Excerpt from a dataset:
:::::

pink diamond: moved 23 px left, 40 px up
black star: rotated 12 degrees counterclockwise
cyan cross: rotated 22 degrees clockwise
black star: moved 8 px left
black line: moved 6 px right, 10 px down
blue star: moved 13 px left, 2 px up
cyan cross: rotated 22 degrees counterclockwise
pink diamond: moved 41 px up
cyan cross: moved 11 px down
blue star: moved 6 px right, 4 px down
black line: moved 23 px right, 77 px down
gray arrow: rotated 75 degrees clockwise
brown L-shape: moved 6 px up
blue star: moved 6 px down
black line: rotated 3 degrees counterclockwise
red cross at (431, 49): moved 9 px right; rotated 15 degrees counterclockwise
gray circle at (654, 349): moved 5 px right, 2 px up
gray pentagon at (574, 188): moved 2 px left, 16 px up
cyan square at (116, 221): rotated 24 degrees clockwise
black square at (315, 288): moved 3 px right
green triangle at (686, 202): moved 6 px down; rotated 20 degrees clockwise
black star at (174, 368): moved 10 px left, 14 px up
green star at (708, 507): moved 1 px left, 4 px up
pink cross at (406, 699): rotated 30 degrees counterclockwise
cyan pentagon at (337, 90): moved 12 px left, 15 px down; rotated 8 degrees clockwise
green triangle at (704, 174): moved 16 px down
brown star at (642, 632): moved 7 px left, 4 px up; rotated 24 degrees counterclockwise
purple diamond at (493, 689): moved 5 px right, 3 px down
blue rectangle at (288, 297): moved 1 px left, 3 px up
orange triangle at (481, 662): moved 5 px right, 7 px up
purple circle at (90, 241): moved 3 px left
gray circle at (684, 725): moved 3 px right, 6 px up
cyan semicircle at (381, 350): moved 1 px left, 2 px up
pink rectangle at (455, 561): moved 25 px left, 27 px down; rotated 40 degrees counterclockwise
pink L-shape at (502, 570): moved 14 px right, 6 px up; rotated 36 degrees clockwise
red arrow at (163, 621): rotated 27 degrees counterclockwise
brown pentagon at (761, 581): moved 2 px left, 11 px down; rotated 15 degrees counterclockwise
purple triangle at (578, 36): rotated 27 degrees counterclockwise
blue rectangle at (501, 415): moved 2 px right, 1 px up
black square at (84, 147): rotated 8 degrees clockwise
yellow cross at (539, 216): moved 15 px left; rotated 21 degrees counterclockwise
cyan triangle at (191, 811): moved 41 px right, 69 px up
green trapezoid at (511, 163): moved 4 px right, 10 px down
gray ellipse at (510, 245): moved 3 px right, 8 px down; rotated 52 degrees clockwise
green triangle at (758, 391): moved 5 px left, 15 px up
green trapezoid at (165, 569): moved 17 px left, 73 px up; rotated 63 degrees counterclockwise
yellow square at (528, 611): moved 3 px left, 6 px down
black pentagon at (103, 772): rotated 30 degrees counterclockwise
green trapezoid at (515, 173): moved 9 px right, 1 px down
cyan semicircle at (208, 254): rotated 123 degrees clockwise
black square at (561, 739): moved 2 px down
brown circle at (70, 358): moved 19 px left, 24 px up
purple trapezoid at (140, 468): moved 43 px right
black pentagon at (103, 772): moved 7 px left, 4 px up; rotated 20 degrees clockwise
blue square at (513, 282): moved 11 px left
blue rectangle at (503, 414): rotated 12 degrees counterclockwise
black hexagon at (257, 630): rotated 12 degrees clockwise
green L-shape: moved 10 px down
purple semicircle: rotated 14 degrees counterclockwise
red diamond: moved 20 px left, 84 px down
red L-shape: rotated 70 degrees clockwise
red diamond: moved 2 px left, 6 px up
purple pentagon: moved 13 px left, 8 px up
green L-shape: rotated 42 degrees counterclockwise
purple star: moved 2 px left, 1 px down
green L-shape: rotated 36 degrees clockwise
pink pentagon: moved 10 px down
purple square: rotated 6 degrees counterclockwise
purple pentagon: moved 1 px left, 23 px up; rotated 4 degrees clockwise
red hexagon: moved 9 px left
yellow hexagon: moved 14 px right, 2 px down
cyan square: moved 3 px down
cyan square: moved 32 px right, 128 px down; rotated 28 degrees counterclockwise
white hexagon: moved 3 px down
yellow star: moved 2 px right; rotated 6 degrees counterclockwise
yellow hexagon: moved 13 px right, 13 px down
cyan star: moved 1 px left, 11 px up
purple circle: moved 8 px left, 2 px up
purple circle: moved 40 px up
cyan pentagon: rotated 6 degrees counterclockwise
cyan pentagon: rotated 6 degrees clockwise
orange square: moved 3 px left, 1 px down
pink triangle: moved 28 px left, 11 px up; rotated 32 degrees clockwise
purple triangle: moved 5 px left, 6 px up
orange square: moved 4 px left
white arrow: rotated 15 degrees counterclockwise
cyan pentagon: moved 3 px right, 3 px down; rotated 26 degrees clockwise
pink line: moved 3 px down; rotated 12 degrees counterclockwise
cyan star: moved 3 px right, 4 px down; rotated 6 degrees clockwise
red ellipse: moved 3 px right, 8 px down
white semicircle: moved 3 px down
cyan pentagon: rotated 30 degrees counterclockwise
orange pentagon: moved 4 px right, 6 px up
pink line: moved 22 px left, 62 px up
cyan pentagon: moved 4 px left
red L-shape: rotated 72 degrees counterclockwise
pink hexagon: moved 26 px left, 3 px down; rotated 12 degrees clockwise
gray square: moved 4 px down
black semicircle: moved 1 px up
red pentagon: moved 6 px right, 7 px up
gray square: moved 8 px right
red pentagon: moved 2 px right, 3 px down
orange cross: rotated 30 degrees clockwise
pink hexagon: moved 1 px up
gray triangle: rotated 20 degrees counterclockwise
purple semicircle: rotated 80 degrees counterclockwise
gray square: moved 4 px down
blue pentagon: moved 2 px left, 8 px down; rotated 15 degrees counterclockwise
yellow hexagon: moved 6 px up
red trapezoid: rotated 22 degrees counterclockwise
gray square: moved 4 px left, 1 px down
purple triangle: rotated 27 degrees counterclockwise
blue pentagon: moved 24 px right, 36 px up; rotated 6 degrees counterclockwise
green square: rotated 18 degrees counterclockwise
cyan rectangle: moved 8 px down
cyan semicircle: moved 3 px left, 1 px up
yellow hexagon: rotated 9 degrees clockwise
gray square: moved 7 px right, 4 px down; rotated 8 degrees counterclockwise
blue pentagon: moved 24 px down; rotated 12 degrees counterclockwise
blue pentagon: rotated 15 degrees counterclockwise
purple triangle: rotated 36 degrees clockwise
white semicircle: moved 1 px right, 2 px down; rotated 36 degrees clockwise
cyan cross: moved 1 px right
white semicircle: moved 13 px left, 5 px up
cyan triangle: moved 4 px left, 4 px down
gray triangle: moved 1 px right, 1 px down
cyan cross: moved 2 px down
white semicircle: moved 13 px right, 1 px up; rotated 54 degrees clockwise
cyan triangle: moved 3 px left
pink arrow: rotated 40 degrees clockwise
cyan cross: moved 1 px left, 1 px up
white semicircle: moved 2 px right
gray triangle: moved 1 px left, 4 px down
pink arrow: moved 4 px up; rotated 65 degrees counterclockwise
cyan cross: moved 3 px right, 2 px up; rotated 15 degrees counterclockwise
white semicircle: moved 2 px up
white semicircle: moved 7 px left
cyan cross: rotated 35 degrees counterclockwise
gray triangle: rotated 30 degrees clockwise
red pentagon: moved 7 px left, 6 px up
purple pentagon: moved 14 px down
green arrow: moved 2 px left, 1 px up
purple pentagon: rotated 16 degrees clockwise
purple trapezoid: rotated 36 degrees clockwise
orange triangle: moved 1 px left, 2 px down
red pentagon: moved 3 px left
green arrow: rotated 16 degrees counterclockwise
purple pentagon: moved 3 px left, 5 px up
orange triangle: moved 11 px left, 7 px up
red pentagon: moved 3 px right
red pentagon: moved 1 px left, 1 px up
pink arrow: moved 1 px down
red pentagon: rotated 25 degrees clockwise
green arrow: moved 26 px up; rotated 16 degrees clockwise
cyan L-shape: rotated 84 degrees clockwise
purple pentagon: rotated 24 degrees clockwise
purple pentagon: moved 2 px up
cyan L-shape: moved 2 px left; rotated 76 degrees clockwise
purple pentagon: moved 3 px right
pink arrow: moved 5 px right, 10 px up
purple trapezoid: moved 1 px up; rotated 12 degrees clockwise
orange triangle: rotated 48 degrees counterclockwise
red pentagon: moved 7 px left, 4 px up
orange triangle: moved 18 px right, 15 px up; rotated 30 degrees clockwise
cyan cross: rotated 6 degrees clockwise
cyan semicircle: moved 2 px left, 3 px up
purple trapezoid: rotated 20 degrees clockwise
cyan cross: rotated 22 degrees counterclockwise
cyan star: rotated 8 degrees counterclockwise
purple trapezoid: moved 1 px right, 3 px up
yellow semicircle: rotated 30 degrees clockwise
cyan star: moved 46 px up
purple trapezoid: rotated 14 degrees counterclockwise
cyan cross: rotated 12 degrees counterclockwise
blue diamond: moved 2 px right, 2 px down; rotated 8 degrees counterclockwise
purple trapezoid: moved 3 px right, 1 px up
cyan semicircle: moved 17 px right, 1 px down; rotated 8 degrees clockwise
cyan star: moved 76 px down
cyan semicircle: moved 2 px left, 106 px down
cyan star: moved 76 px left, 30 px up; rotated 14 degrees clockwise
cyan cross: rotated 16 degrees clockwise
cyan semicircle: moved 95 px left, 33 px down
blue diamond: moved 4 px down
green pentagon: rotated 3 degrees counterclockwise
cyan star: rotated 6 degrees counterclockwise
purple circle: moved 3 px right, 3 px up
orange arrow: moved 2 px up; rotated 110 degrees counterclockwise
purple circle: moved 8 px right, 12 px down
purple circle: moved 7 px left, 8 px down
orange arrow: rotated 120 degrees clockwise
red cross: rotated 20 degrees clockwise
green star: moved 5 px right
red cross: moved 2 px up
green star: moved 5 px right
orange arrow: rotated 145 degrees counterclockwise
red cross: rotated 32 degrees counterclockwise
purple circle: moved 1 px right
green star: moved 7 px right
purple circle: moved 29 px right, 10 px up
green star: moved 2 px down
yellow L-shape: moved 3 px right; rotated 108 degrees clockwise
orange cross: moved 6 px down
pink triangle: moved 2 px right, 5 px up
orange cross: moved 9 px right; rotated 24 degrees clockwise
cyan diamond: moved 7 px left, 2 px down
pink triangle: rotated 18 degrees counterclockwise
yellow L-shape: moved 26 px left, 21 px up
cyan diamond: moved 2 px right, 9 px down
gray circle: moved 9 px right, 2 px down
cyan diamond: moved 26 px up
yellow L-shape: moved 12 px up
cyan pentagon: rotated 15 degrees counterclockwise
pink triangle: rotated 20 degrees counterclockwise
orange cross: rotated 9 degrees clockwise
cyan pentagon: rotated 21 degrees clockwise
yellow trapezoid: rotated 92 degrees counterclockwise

:::::

▶ [Work to do] Rewrite the lines from the first one through the line containing "green star at", putting "teal cross" wherever "cyan cross" appears and leaving everything else as it is.

▶ [Response to this exercise]
pink diamond: moved 23 px left, 40 px up
black star: rotated 12 degrees counterclockwise
teal cross: rotated 22 degrees clockwise
black star: moved 8 px left
black line: moved 6 px right, 10 px down
blue star: moved 13 px left, 2 px up
teal cross: rotated 22 degrees counterclockwise
pink diamond: moved 41 px up
teal cross: moved 11 px down
blue star: moved 6 px right, 4 px down
black line: moved 23 px right, 77 px down
gray arrow: rotated 75 degrees clockwise
brown L-shape: moved 6 px up
blue star: moved 6 px down
black line: rotated 3 degrees counterclockwise
red cross at (431, 49): moved 9 px right; rotated 15 degrees counterclockwise
gray circle at (654, 349): moved 5 px right, 2 px up
gray pentagon at (574, 188): moved 2 px left, 16 px up
cyan square at (116, 221): rotated 24 degrees clockwise
black square at (315, 288): moved 3 px right
green triangle at (686, 202): moved 6 px down; rotated 20 degrees clockwise
black star at (174, 368): moved 10 px left, 14 px up
green star at (708, 507): moved 1 px left, 4 px up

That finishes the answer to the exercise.